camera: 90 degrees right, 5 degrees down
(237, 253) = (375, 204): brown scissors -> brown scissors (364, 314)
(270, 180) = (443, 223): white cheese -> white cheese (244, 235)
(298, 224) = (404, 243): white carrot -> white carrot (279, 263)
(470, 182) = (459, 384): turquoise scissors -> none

■ ■ ■ ■

[Action item]:
Go line by line through the data, copying each one that contains the word "scissors".

[Result for this exercise]:
(237, 253) = (375, 204): brown scissors -> brown scissors (364, 314)
(470, 182) = (459, 384): turquoise scissors -> none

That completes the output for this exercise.